WHAT THE TASK REQUIRES: Could you repeat all of the entries exactly, leaving out any pictures?

[Dataset excerpts]

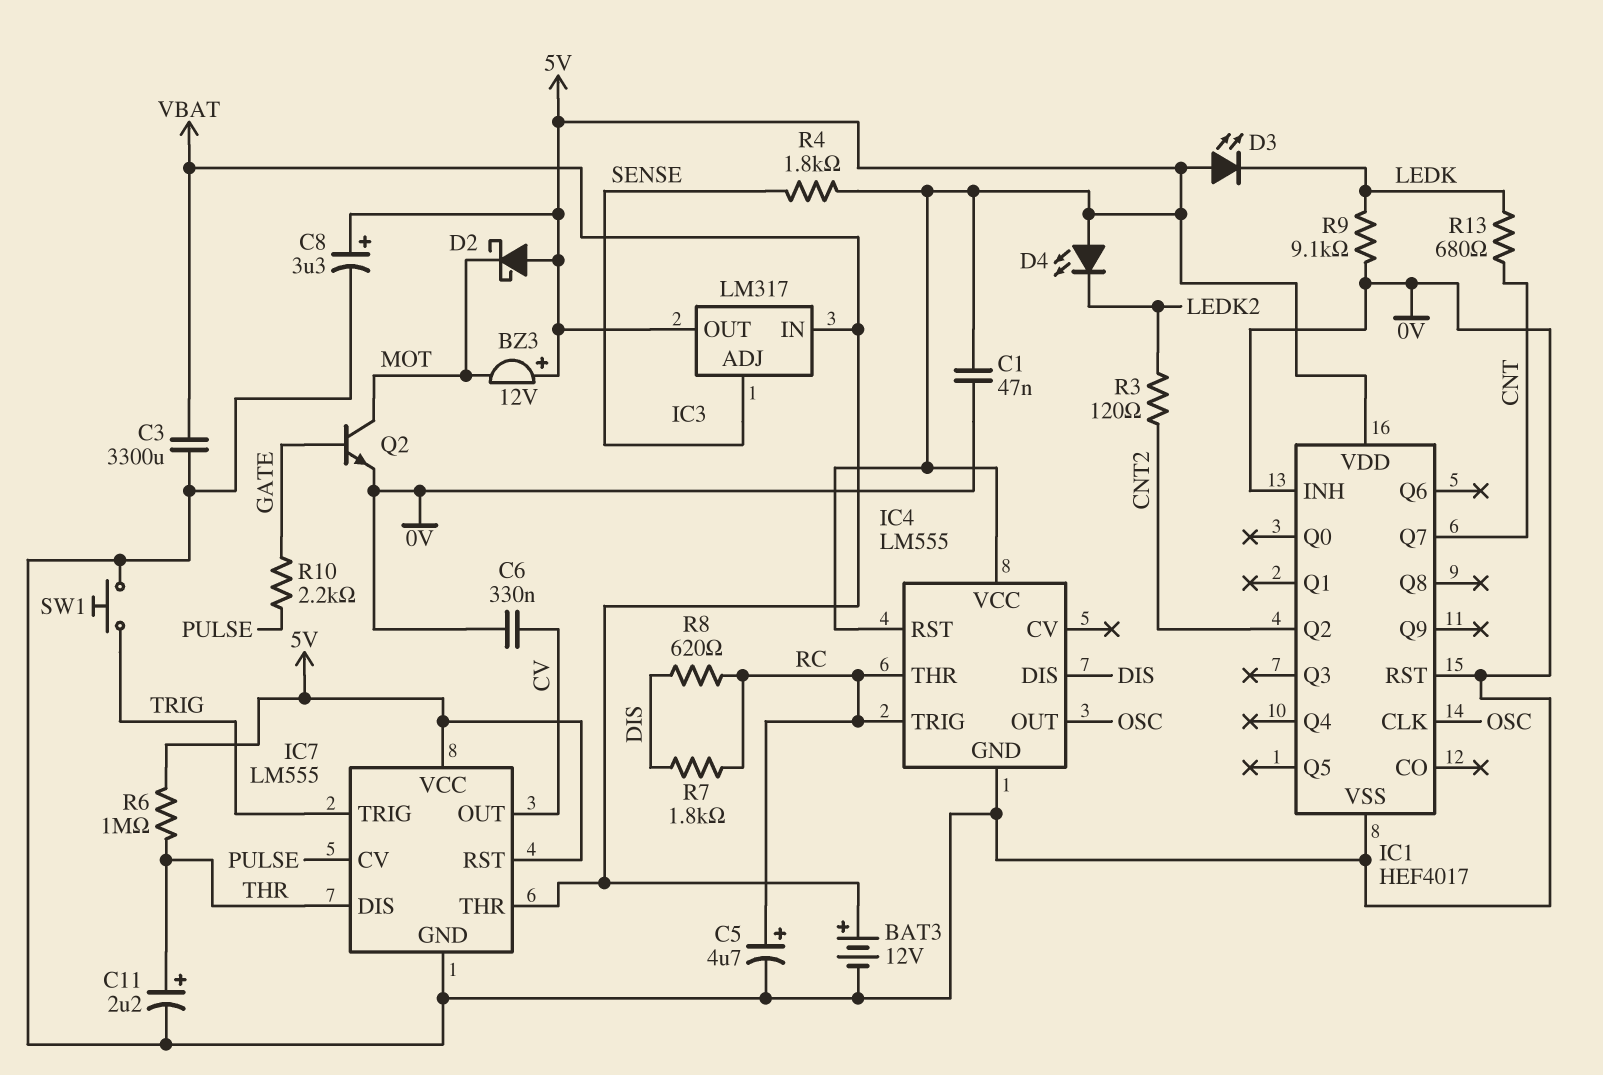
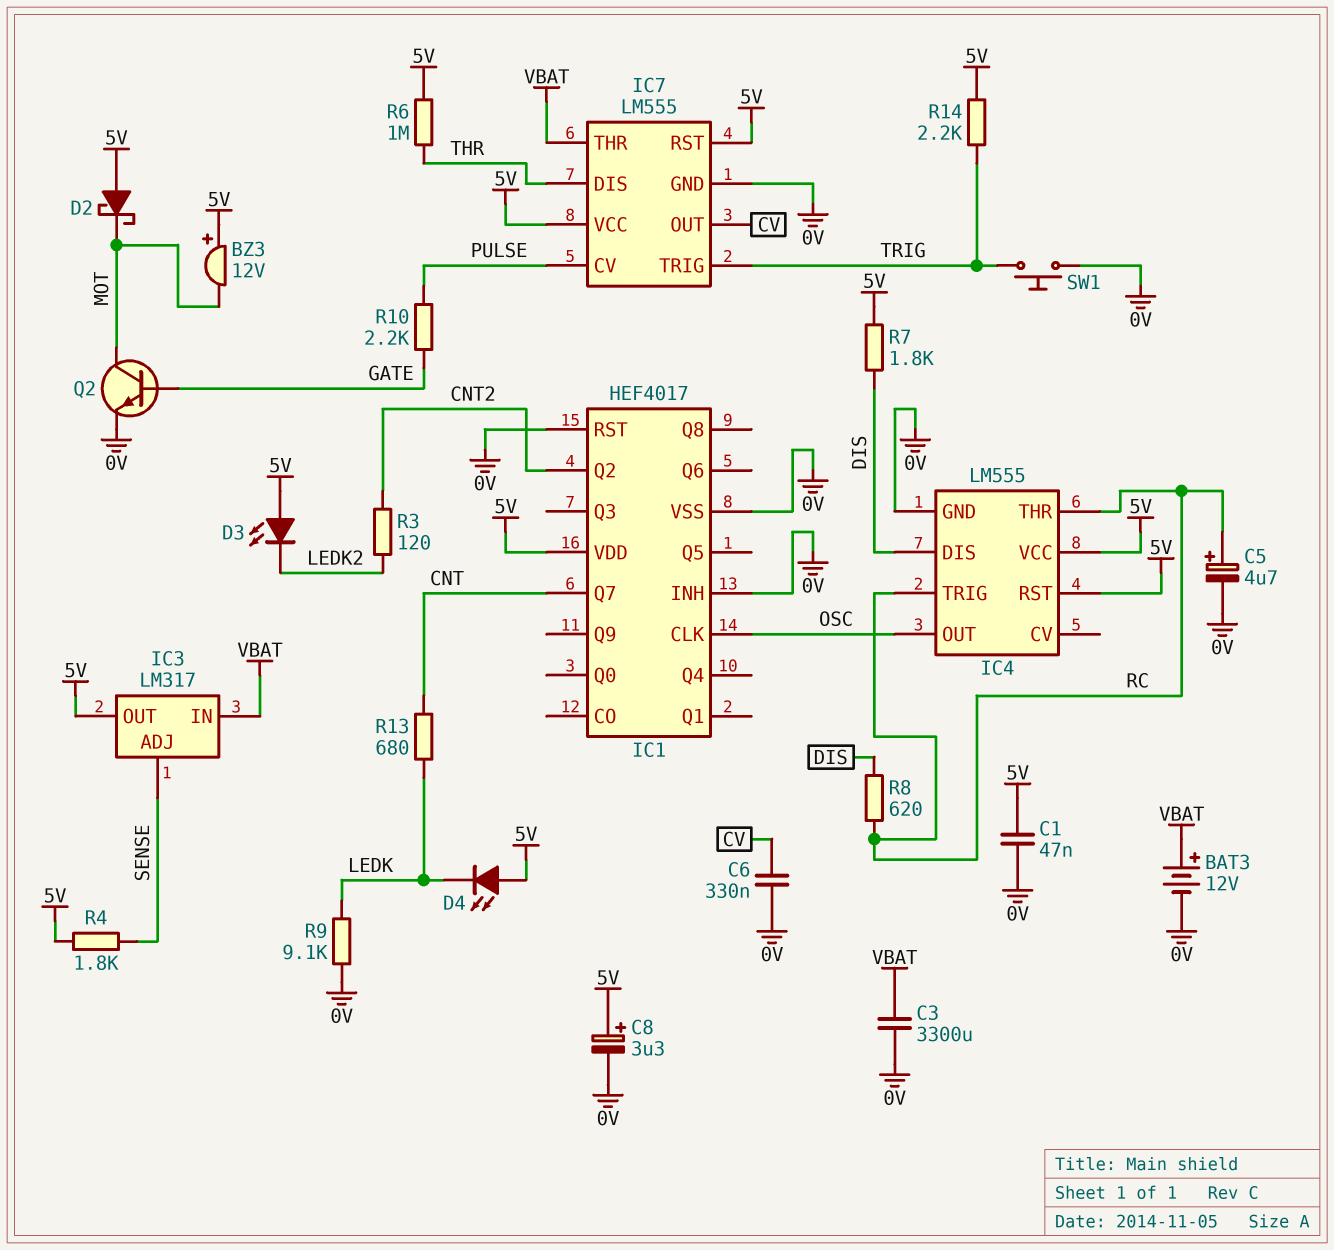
C11: 2.2uF (plus THR, minus 0V) -> none
D3: LED (A 5V, K LEDK) -> LED (A 5V, K LEDK2)
D4: LED (A 5V, K LEDK2) -> LED (A 5V, K LEDK)
R7: 1.8k (DIS, RC) -> 1.8k (5V, DIS)
R14: none -> 2.2k (5V, TRIG)

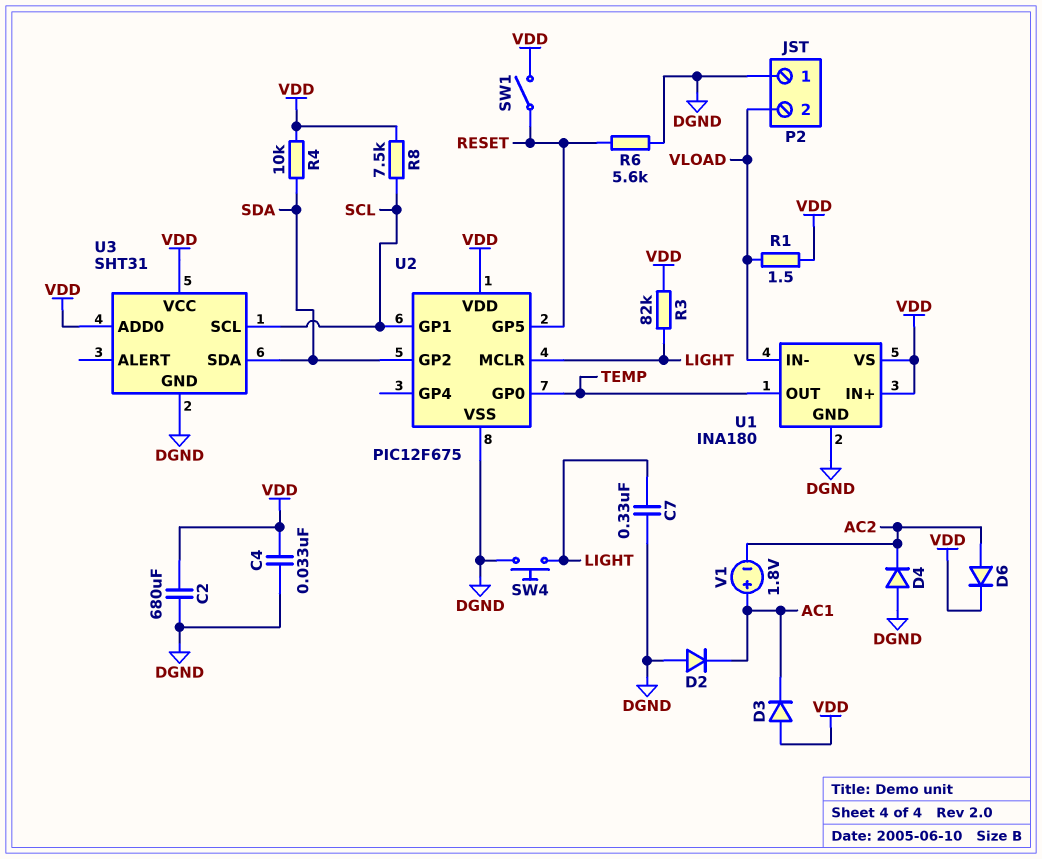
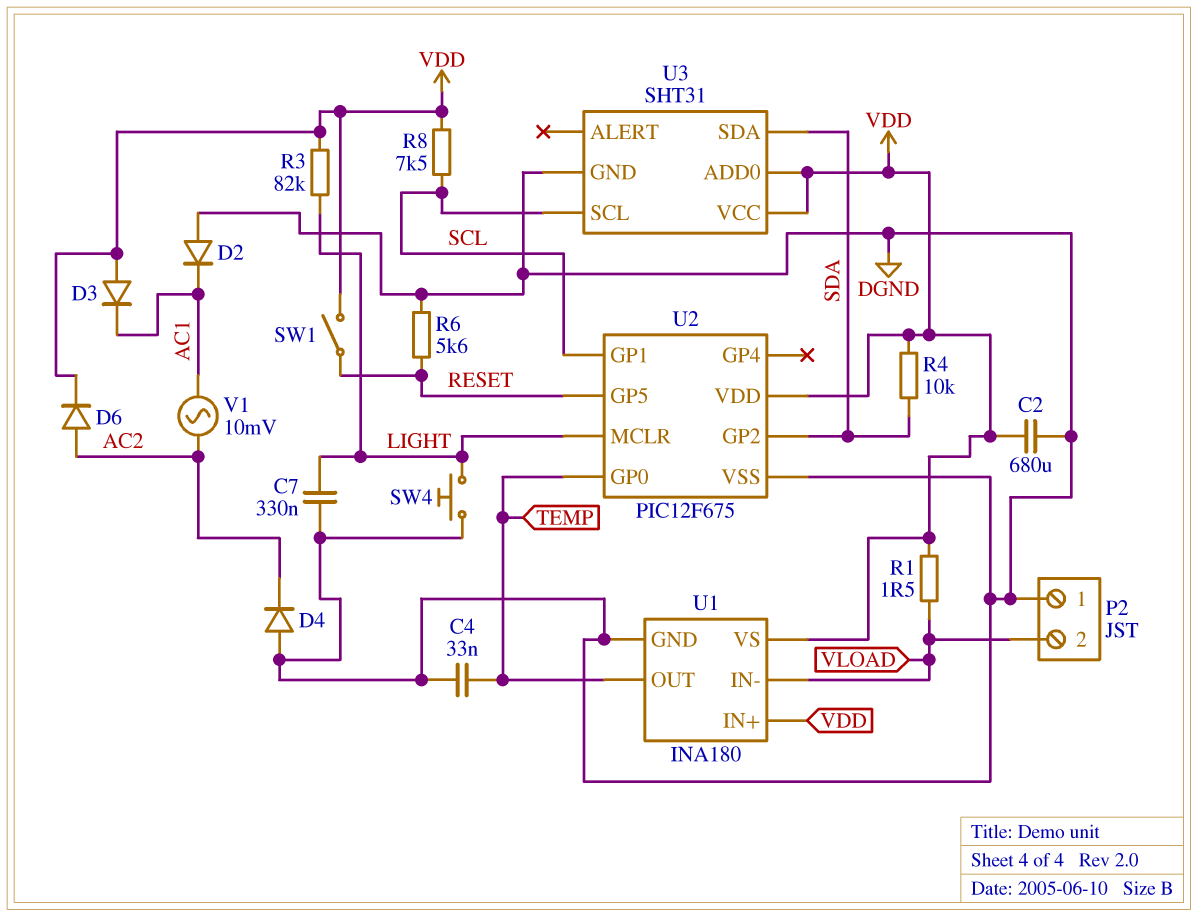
C4: 33nF (DGND, VDD) -> 33nF (DGND, TEMP)
V1: 1.8V (plus AC1, minus AC2) -> AC 10mV (AC1, AC2)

REPLY TO THE TASK:
C11: 2.2uF (plus THR, minus 0V) -> none
D3: LED (A 5V, K LEDK) -> LED (A 5V, K LEDK2)
D4: LED (A 5V, K LEDK2) -> LED (A 5V, K LEDK)
R7: 1.8k (DIS, RC) -> 1.8k (5V, DIS)
R14: none -> 2.2k (5V, TRIG)

C4: 33nF (DGND, VDD) -> 33nF (DGND, TEMP)
V1: 1.8V (plus AC1, minus AC2) -> AC 10mV (AC1, AC2)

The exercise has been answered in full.